YOUR ASSIGNMENT. Starting with the line with "building: [233,244,285,320] ->" in the entries below and going on through the line with "building: [162,306,200,351] ->", output every line exactly and nothing more. No pictures.

THE INPUT.
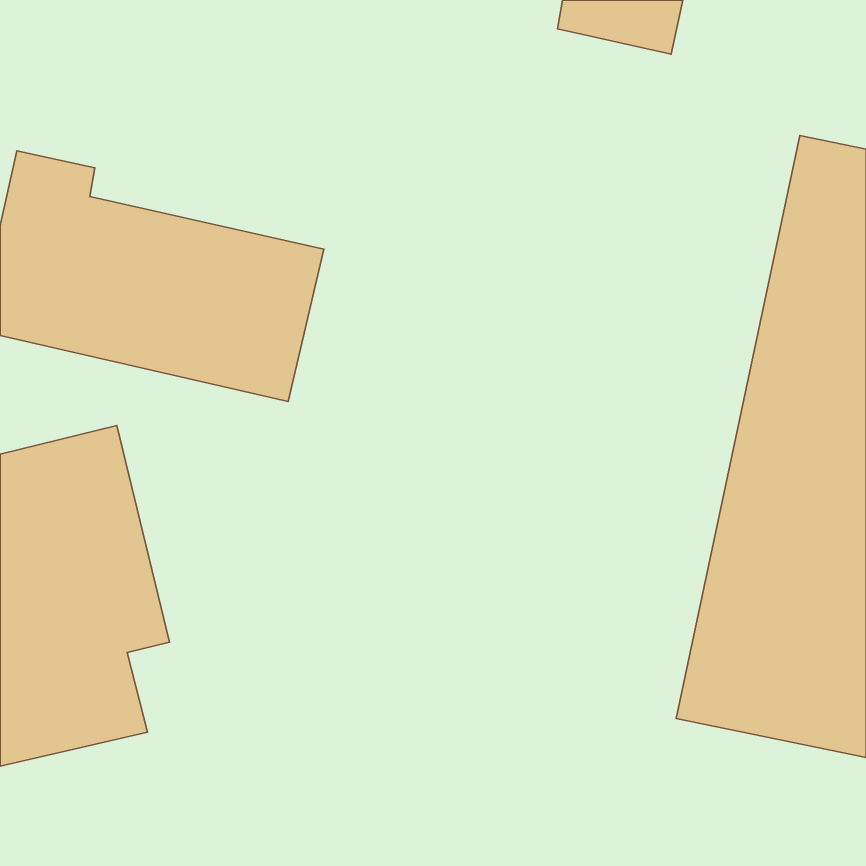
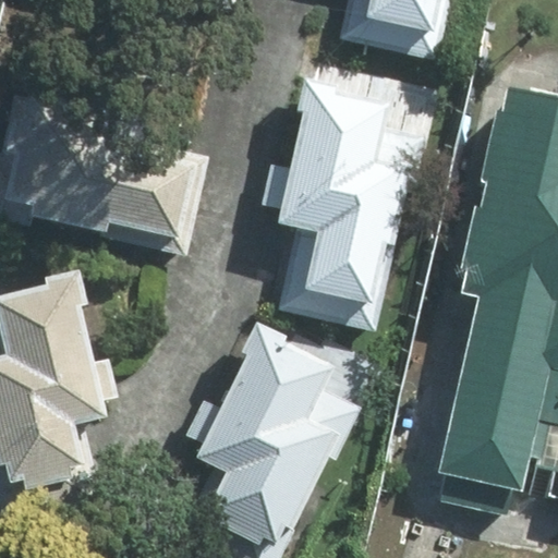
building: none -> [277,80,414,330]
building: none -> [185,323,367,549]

---

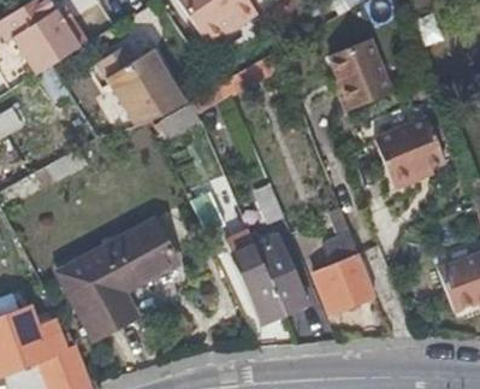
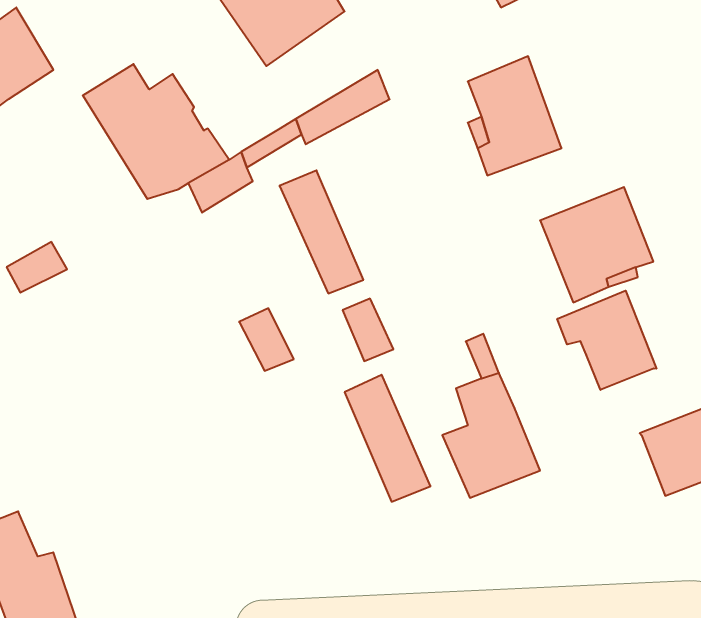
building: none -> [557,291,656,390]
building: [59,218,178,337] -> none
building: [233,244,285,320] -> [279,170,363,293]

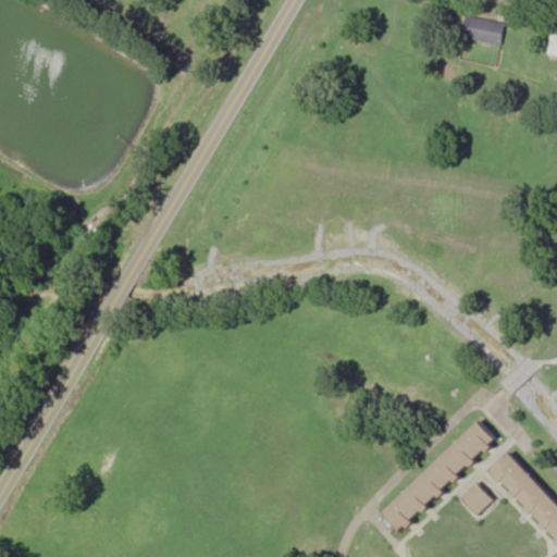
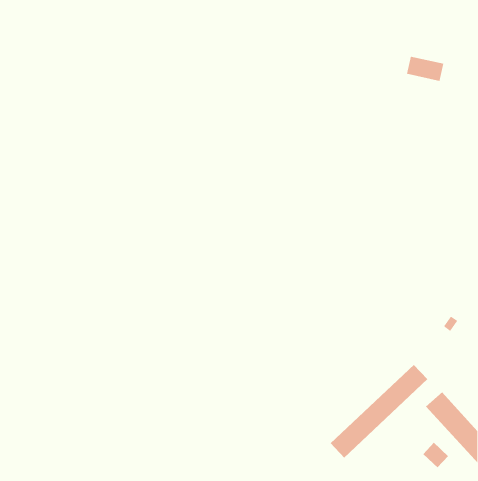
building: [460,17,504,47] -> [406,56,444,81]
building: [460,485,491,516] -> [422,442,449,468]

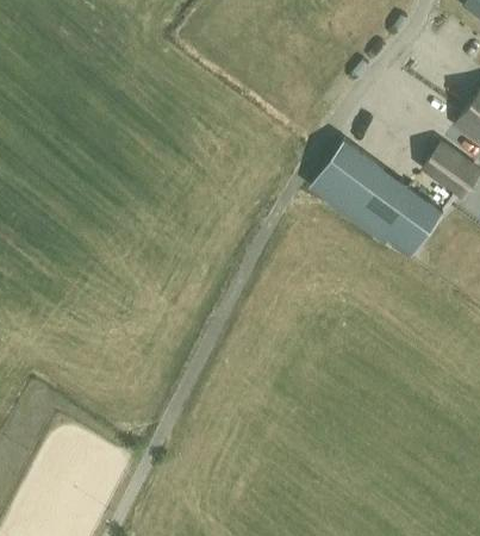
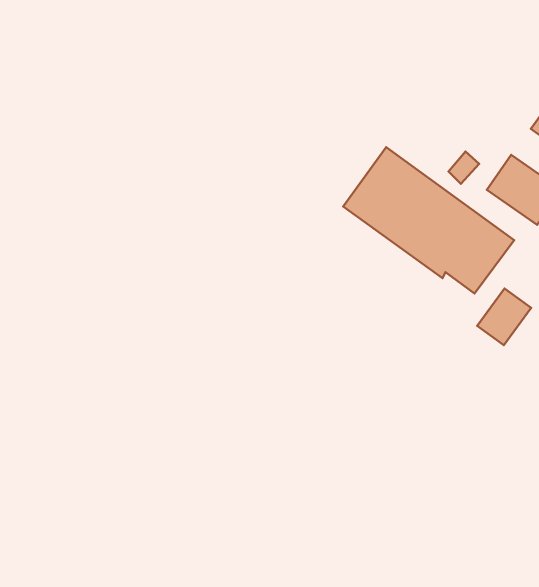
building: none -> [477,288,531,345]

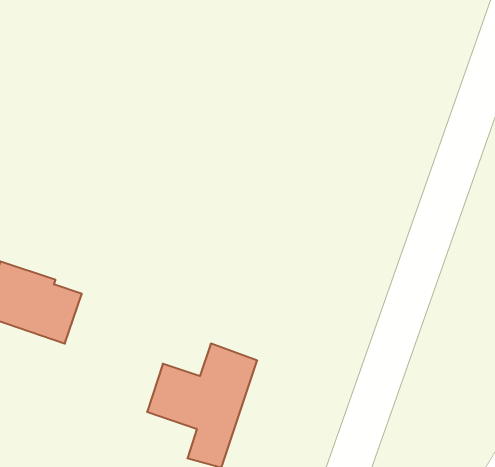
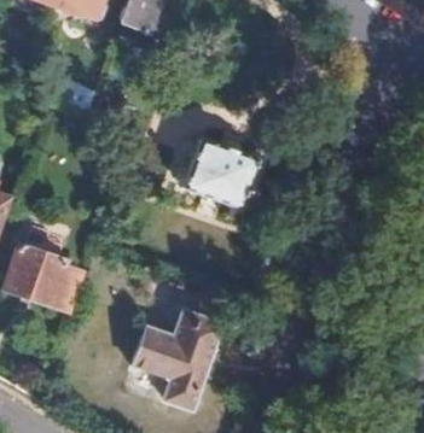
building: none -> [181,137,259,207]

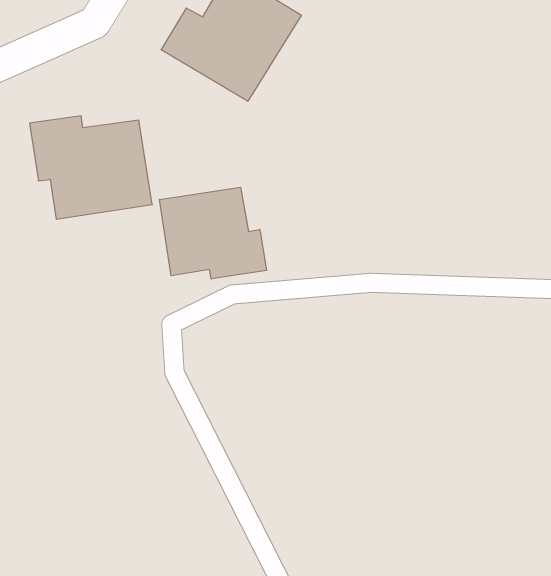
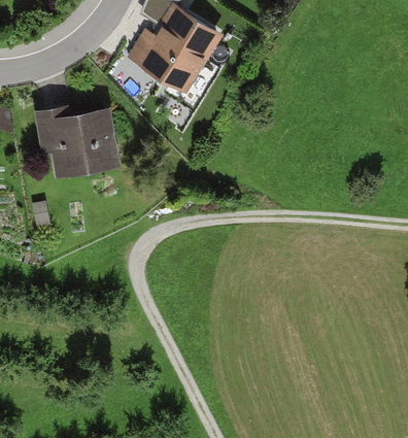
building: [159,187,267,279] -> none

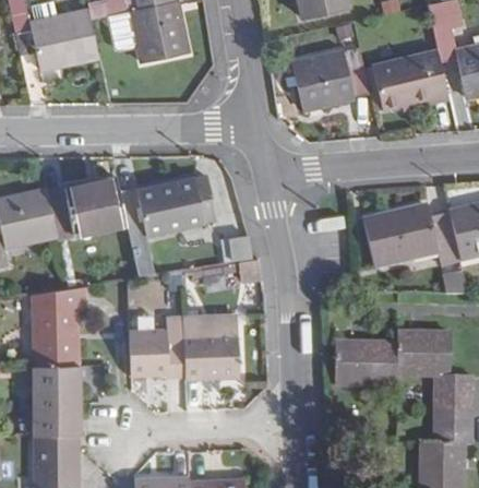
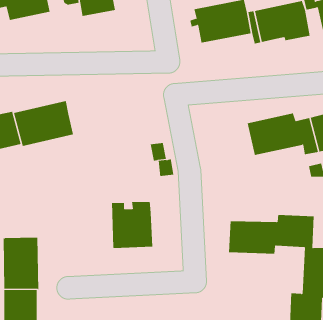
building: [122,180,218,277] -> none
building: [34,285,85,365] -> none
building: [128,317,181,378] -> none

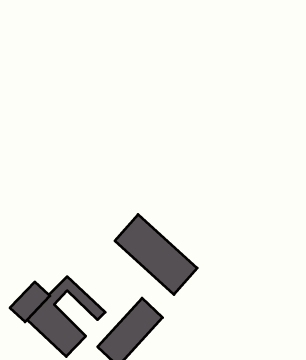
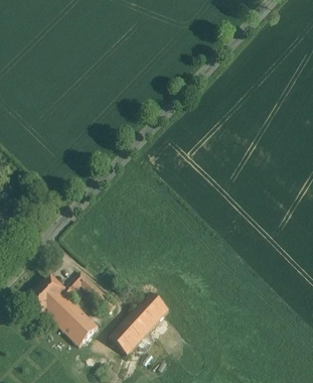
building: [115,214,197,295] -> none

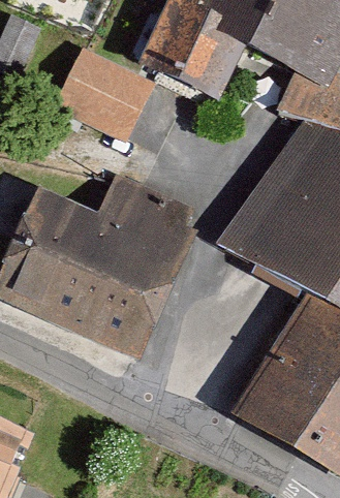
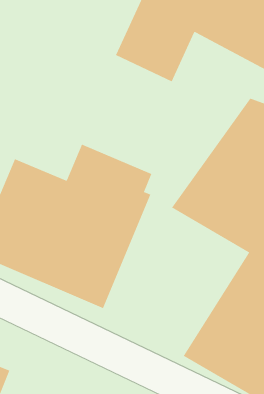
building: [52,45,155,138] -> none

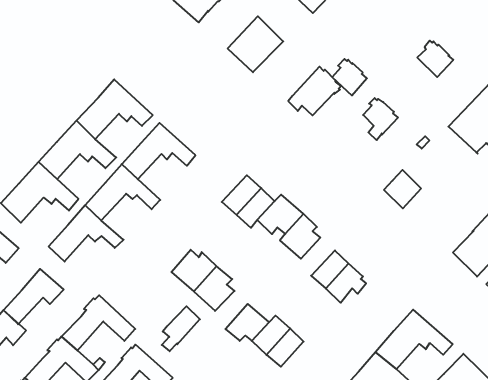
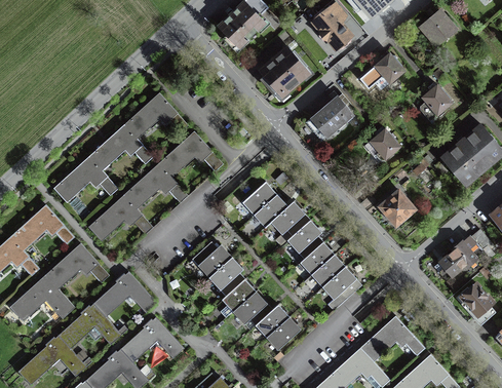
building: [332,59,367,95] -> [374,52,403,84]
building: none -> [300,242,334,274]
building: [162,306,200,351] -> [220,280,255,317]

SOLUTION.
building: [233,244,285,320] -> [279,170,363,293]

building: [460,17,504,47] -> [406,56,444,81]
building: [460,485,491,516] -> [422,442,449,468]

building: none -> [477,288,531,345]

building: none -> [181,137,259,207]

building: [159,187,267,279] -> none

building: [122,180,218,277] -> none
building: [34,285,85,365] -> none
building: [128,317,181,378] -> none

building: [115,214,197,295] -> none

building: [52,45,155,138] -> none

building: [332,59,367,95] -> [374,52,403,84]
building: none -> [300,242,334,274]
building: [162,306,200,351] -> [220,280,255,317]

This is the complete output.